↓↓↓

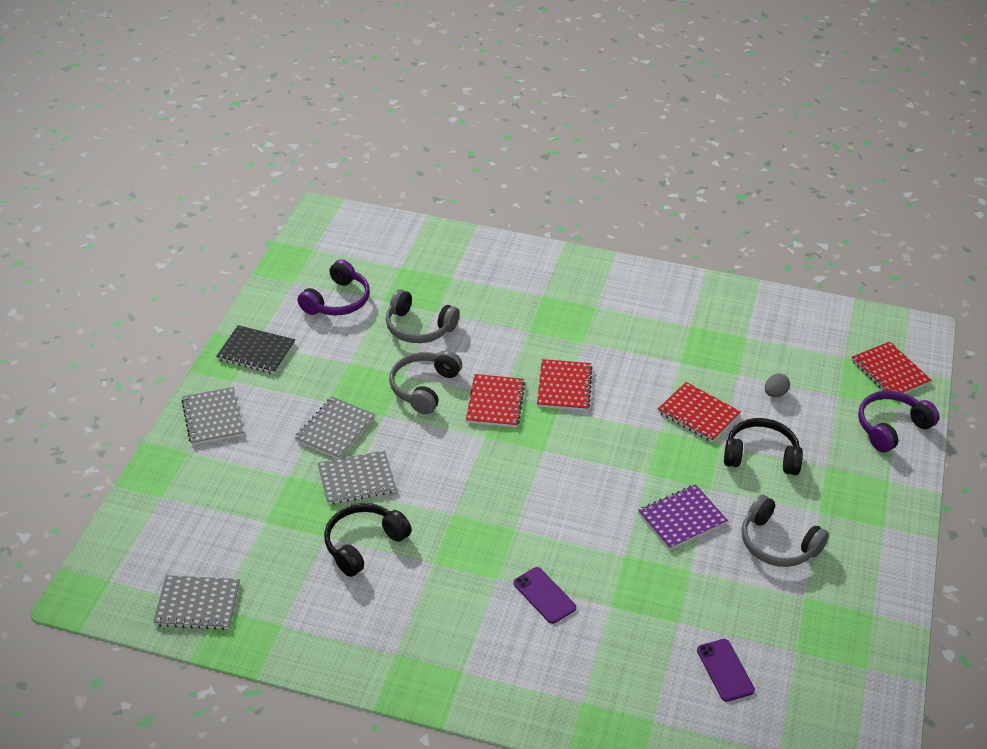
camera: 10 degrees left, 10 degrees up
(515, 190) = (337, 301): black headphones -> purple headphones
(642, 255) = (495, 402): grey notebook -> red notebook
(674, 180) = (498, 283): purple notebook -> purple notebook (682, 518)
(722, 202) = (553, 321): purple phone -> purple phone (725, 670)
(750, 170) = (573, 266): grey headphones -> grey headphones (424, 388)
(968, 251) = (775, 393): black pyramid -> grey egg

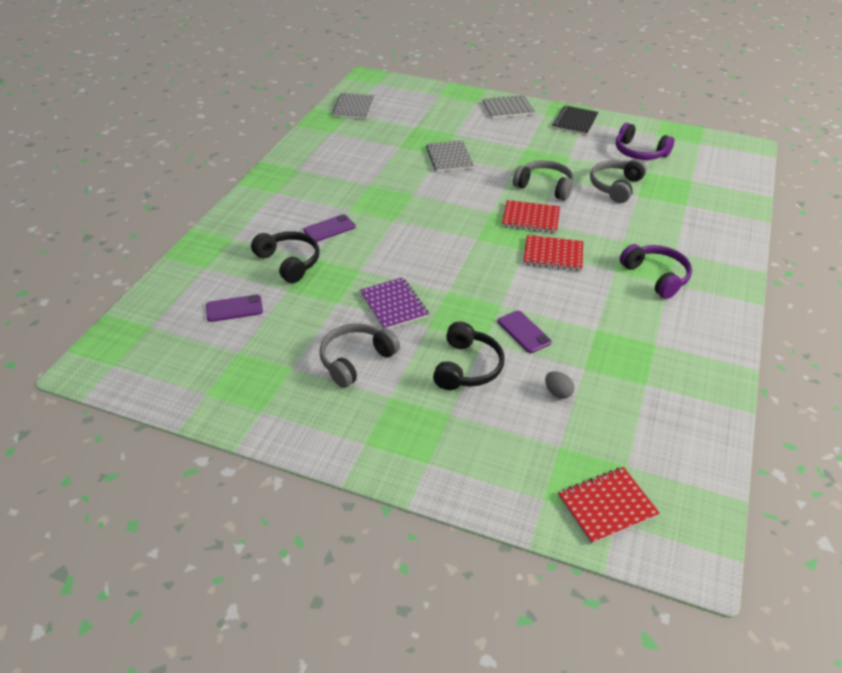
camera: 95 degrees right, 0 degrees up
(335, 429) = (498, 150): grey notebook -> none
(363, 544) = (390, 159): black headphones -> black headphones (289, 262)
(698, 414) = (523, 332): red notebook -> purple phone
(891, 427) = (510, 484): purple headphones -> purple headphones (656, 276)

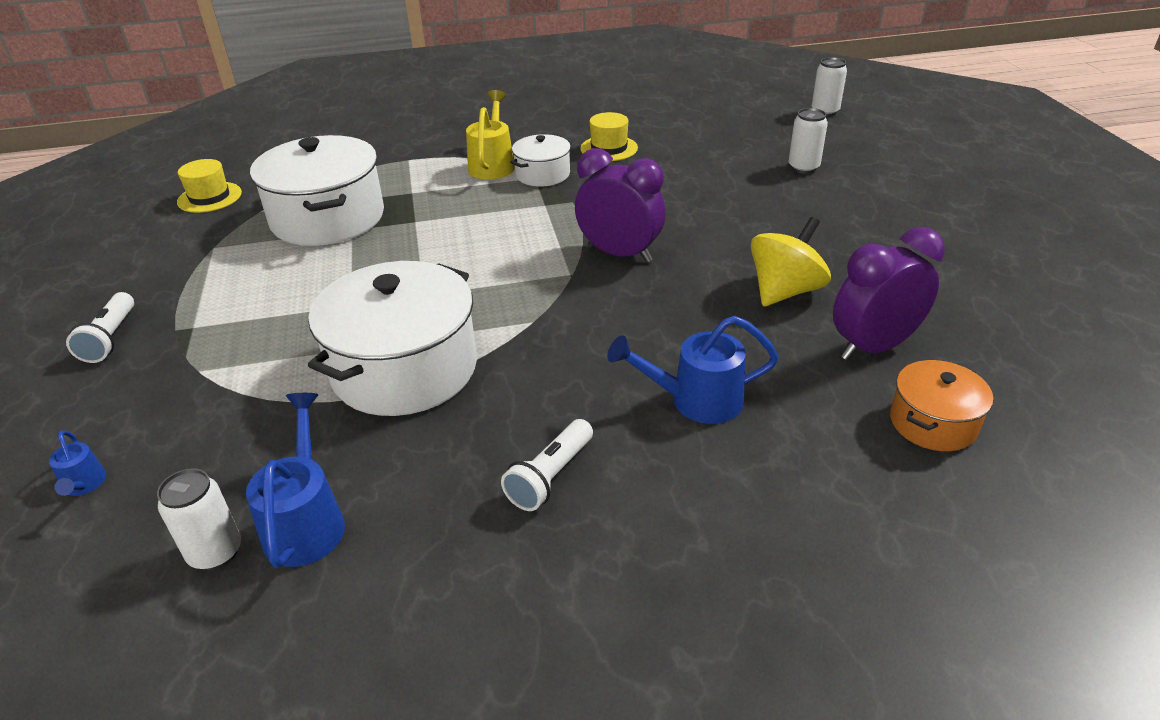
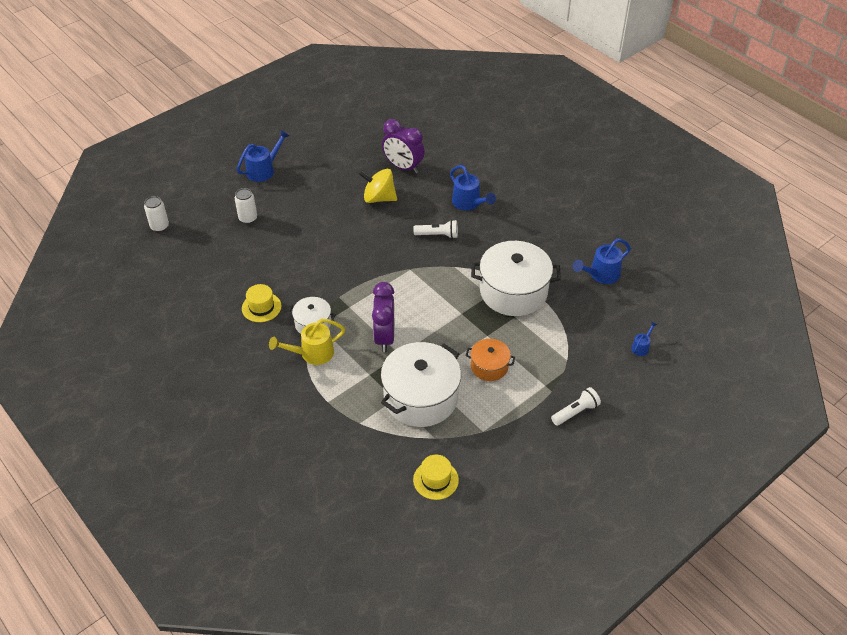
camera: 120 degrees left, 10 degrees up
(215, 553) = (630, 289): white can -> none
(550, 477) = (534, 225): white flashlight -> white flashlight (438, 235)
(619, 254) = (381, 259): purple clock -> purple clock (384, 337)
(928, 199) = (264, 170): none -> blue watering can
(933, 423) = (438, 147): orange pot -> orange pot (489, 366)

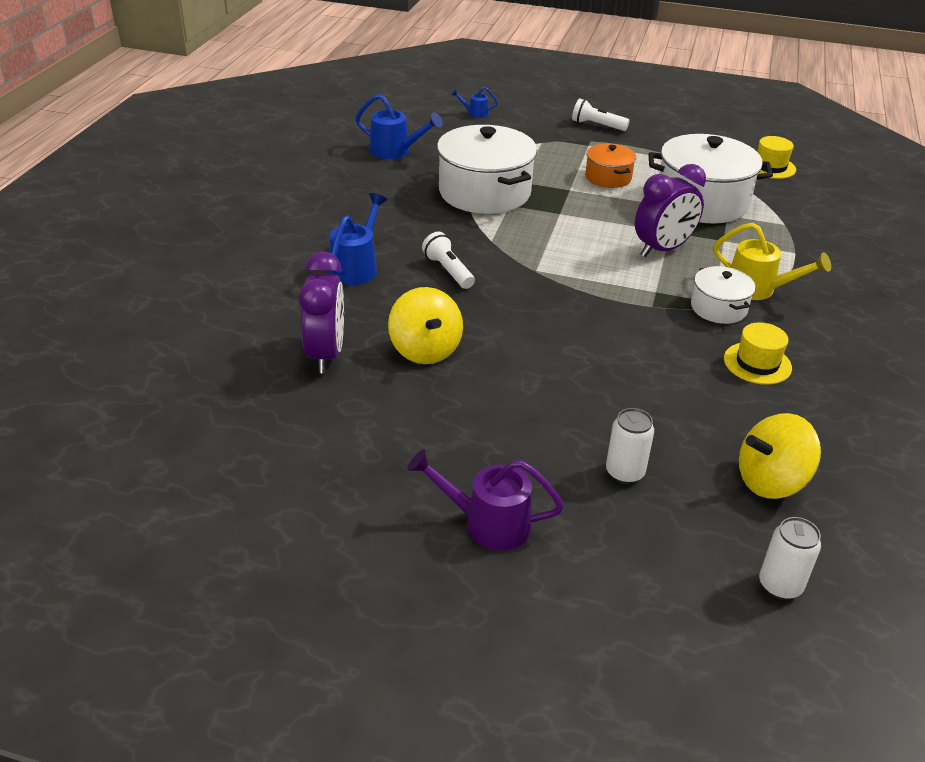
camera: 125 degrees left, 10 degrees down
(199, 258) = (770, 481): none -> yellow spinning top
(264, 170) = (487, 523): blue watering can -> purple watering can

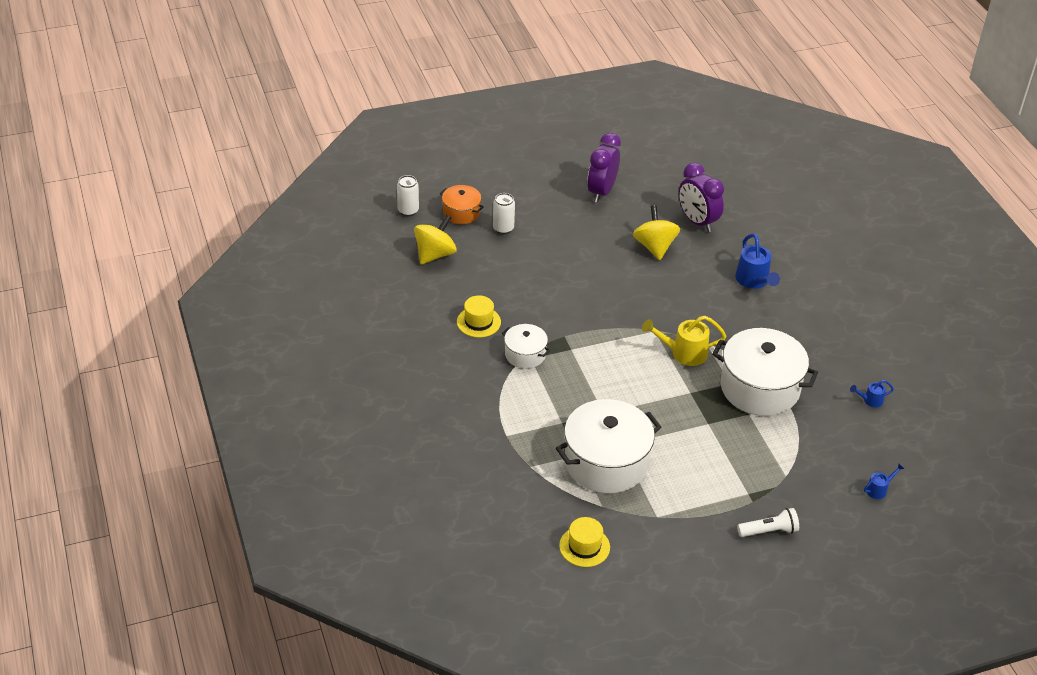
camera: 145 degrees right, 5 degrees up
(395, 151) = (870, 400): blue watering can -> blue watering can, size x0.54
(425, 350) = (654, 247): yellow spinning top -> yellow spinning top turned 45 degrees clockwise
(448, 271) = (702, 304): white flashlight -> none
(487, 523) = (542, 183): purple watering can -> none
(608, 177) = (695, 455): orange pot -> orange pot (461, 213)
(662, 249) = (595, 391): purple clock -> purple clock (601, 192)
(758, 289) = (511, 384): yellow watering can -> yellow watering can (683, 353)

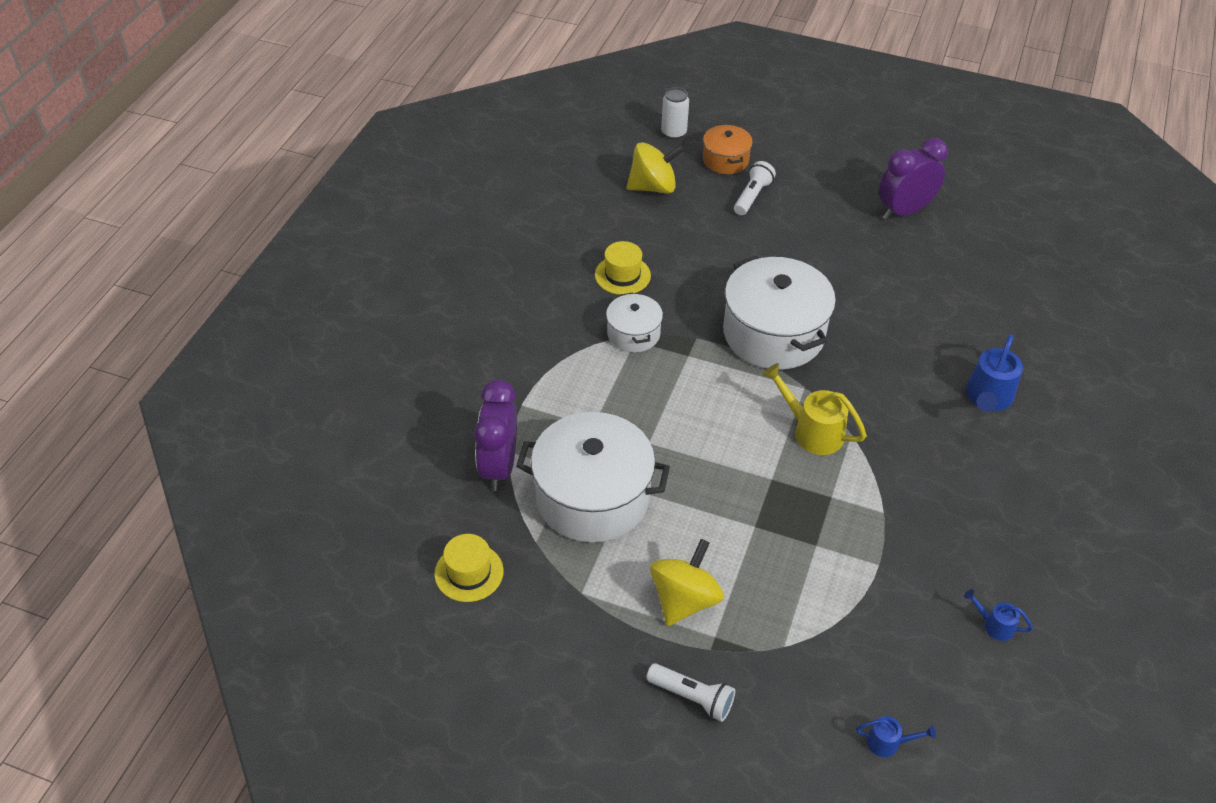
camera: 40 degrees right, 5 degrees up
(503, 228) = (752, 196): white can -> white flashlight
(654, 247) = (903, 298): yellow spinning top -> yellow spinning top (684, 600)
(697, 222) = (986, 297): purple clock -> purple clock (499, 467)
(760, 388) = (862, 523): white pot -> white pot (773, 334)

↑↑↑

## Instructions to follow
What is needed is an exact copy of the lines from the start of the records through the line containing "(933, 423) = (438, 147): orange", with no pictures.

## Result
camera: 10 degrees left, 10 degrees up
(515, 190) = (337, 301): black headphones -> purple headphones
(642, 255) = (495, 402): grey notebook -> red notebook
(674, 180) = (498, 283): purple notebook -> purple notebook (682, 518)
(722, 202) = (553, 321): purple phone -> purple phone (725, 670)
(750, 170) = (573, 266): grey headphones -> grey headphones (424, 388)
(968, 251) = (775, 393): black pyramid -> grey egg

camera: 95 degrees right, 0 degrees up
(335, 429) = (498, 150): grey notebook -> none
(363, 544) = (390, 159): black headphones -> black headphones (289, 262)
(698, 414) = (523, 332): red notebook -> purple phone
(891, 427) = (510, 484): purple headphones -> purple headphones (656, 276)

camera: 120 degrees left, 10 degrees up
(215, 553) = (630, 289): white can -> none
(550, 477) = (534, 225): white flashlight -> white flashlight (438, 235)
(619, 254) = (381, 259): purple clock -> purple clock (384, 337)
(928, 199) = (264, 170): none -> blue watering can
(933, 423) = (438, 147): orange pot -> orange pot (489, 366)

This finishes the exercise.